## WORK TO COMPLETE
Render every line of the records below as a Markdown table with the columns Row and Line, numbering the rows and skipping blank lines. Leave the pictures out.

## STUDY MATERIAL
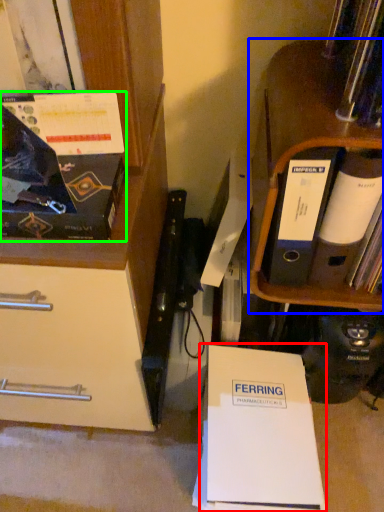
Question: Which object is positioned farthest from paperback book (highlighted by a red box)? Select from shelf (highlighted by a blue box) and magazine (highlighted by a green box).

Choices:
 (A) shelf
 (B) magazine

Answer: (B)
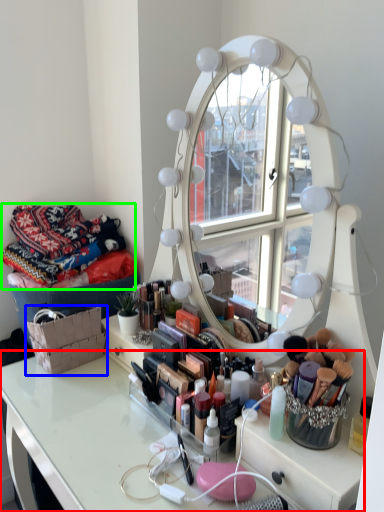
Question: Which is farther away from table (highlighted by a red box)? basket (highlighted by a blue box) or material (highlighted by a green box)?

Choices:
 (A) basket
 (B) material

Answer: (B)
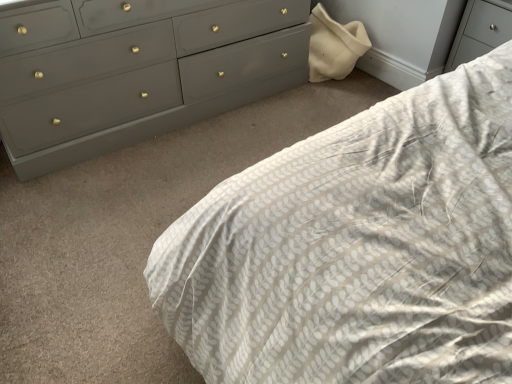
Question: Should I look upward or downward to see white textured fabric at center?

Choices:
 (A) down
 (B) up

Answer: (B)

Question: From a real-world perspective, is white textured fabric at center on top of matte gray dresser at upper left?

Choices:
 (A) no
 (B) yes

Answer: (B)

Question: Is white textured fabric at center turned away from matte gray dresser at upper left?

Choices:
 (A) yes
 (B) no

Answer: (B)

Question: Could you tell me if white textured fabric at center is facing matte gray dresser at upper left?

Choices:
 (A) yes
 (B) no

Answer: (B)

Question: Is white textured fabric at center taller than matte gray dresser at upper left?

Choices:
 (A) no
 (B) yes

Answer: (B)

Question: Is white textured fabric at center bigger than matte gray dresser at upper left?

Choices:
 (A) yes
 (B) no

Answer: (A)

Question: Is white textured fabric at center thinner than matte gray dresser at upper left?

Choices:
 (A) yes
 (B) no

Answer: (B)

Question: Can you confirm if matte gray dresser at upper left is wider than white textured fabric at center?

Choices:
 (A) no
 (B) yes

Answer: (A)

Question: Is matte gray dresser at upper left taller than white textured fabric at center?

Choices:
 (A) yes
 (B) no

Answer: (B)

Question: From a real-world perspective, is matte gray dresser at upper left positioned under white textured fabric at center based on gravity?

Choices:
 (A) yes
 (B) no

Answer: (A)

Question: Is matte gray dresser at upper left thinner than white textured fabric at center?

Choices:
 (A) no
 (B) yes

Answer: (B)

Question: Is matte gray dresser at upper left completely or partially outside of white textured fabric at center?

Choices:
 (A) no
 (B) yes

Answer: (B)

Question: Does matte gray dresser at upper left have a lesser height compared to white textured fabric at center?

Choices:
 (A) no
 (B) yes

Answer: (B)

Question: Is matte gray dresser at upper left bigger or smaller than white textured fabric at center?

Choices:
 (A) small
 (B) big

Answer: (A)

## EXERCISE SOLUTION
| Row | Line |
|---|---|
| 1 | Question: Which object is positioned farthest from paperback book (highlighted by a red box)? Select from shelf (highlighted by a blue box) and magazine (highlighted by a green box). |
| 2 | Choices: |
| 3 |  (A) shelf |
| 4 |  (B) magazine |
| 5 | Answer: (B) |
| 6 | Question: Which is farther away from table (highlighted by a red box)? basket (highlighted by a blue box) or material (highlighted by a green box)? |
| 7 | Choices: |
| 8 |  (A) basket |
| 9 |  (B) material |
| 10 | Answer: (B) |
| 11 | Question: Should I look upward or downward to see white textured fabric at center? |
| 12 | Choices: |
| 13 |  (A) down |
| 14 |  (B) up |
| 15 | Answer: (B) |
| 16 | Question: From a real-world perspective, is white textured fabric at center on top of matte gray dresser at upper left? |
| 17 | Choices: |
| 18 |  (A) no |
| 19 |  (B) yes |
| 20 | Answer: (B) |
| 21 | Question: Is white textured fabric at center turned away from matte gray dresser at upper left? |
| 22 | Choices: |
| 23 |  (A) yes |
| 24 |  (B) no |
| 25 | Answer: (B) |
| 26 | Question: Could you tell me if white textured fabric at center is facing matte gray dresser at upper left? |
| 27 | Choices: |
| 28 |  (A) yes |
| 29 |  (B) no |
| 30 | Answer: (B) |
| 31 | Question: Is white textured fabric at center taller than matte gray dresser at upper left? |
| 32 | Choices: |
| 33 |  (A) no |
| 34 |  (B) yes |
| 35 | Answer: (B) |
| 36 | Question: Is white textured fabric at center bigger than matte gray dresser at upper left? |
| 37 | Choices: |
| 38 |  (A) yes |
| 39 |  (B) no |
| 40 | Answer: (A) |
| 41 | Question: Is white textured fabric at center thinner than matte gray dresser at upper left? |
| 42 | Choices: |
| 43 |  (A) yes |
| 44 |  (B) no |
| 45 | Answer: (B) |
| 46 | Question: Can you confirm if matte gray dresser at upper left is wider than white textured fabric at center? |
| 47 | Choices: |
| 48 |  (A) no |
| 49 |  (B) yes |
| 50 | Answer: (A) |
| 51 | Question: Is matte gray dresser at upper left taller than white textured fabric at center? |
| 52 | Choices: |
| 53 |  (A) yes |
| 54 |  (B) no |
| 55 | Answer: (B) |
| 56 | Question: From a real-world perspective, is matte gray dresser at upper left positioned under white textured fabric at center based on gravity? |
| 57 | Choices: |
| 58 |  (A) yes |
| 59 |  (B) no |
| 60 | Answer: (A) |
| 61 | Question: Is matte gray dresser at upper left thinner than white textured fabric at center? |
| 62 | Choices: |
| 63 |  (A) no |
| 64 |  (B) yes |
| 65 | Answer: (B) |
| 66 | Question: Is matte gray dresser at upper left completely or partially outside of white textured fabric at center? |
| 67 | Choices: |
| 68 |  (A) no |
| 69 |  (B) yes |
| 70 | Answer: (B) |
| 71 | Question: Does matte gray dresser at upper left have a lesser height compared to white textured fabric at center? |
| 72 | Choices: |
| 73 |  (A) no |
| 74 |  (B) yes |
| 75 | Answer: (B) |
| 76 | Question: Is matte gray dresser at upper left bigger or smaller than white textured fabric at center? |
| 77 | Choices: |
| 78 |  (A) small |
| 79 |  (B) big |
| 80 | Answer: (A) |